◆ Work required: Could you transcribe each entry below exactly, minus the images?

◆ Task data:
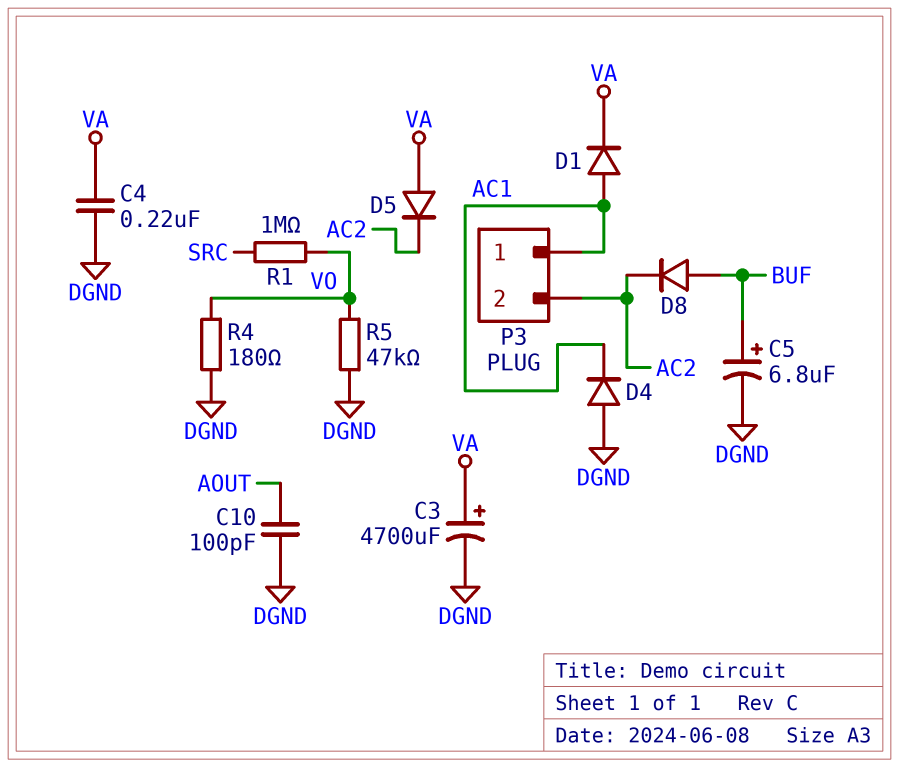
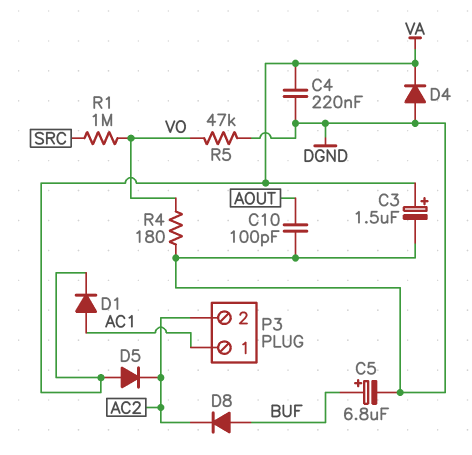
C3: 4700uF (plus VA, minus DGND) -> 1.5uF (plus VA, minus DGND)
D4: diode (A DGND, K AC1) -> diode (A DGND, K VA)

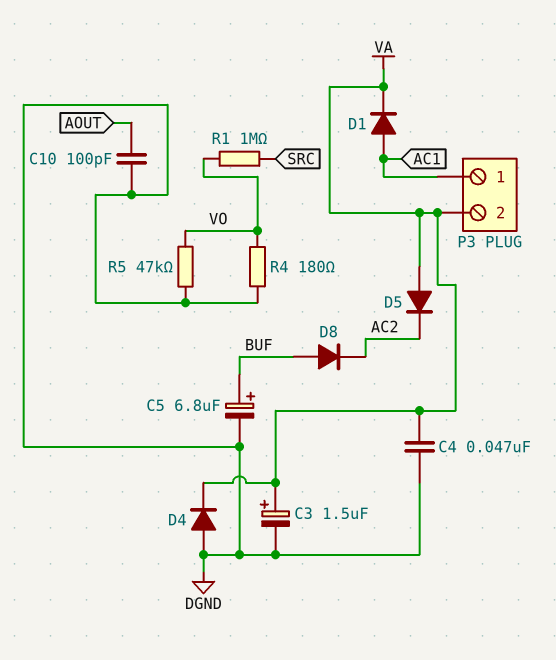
C4: 220nF (DGND, VA) -> 47nF (DGND, VA)
P3 pin 2: AC2 -> VA

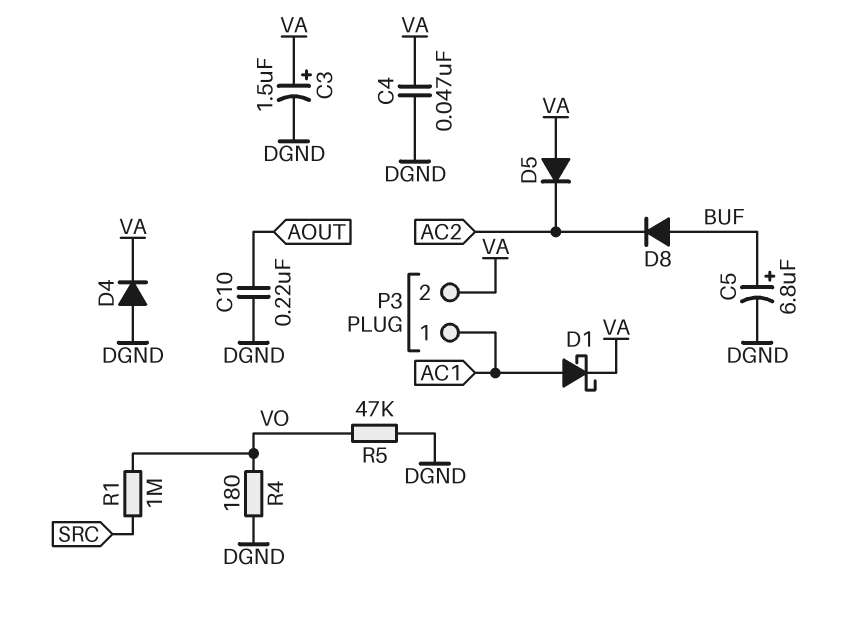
C10: 100pF (AOUT, DGND) -> 220nF (AOUT, DGND)
D1: diode (A AC1, K VA) -> schottky (A AC1, K VA)

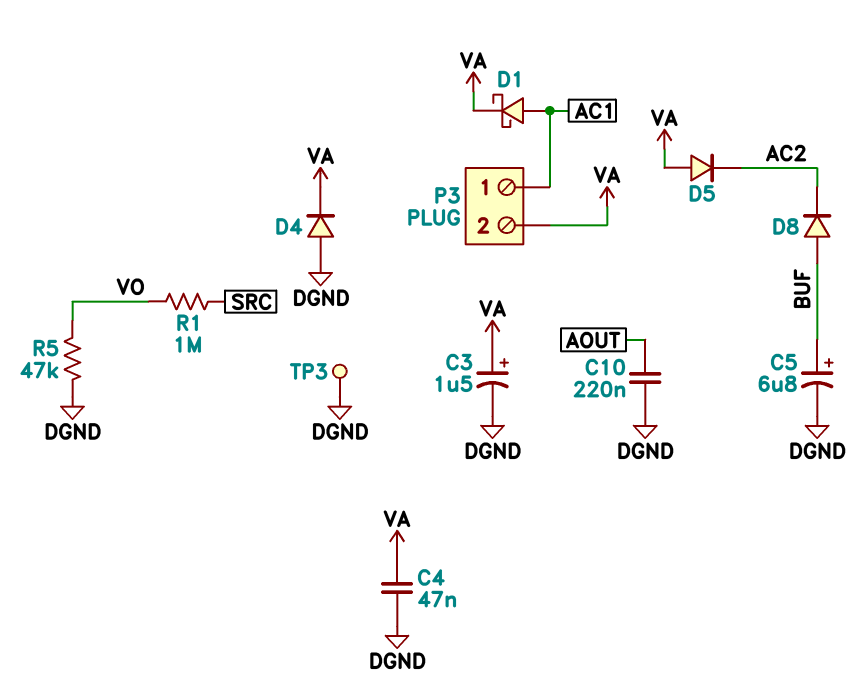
R4: 180 (DGND, VO) -> none
TP3: none -> test point (DGND)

◆ Task result:
C3: 4700uF (plus VA, minus DGND) -> 1.5uF (plus VA, minus DGND)
D4: diode (A DGND, K AC1) -> diode (A DGND, K VA)

C4: 220nF (DGND, VA) -> 47nF (DGND, VA)
P3 pin 2: AC2 -> VA

C10: 100pF (AOUT, DGND) -> 220nF (AOUT, DGND)
D1: diode (A AC1, K VA) -> schottky (A AC1, K VA)

R4: 180 (DGND, VO) -> none
TP3: none -> test point (DGND)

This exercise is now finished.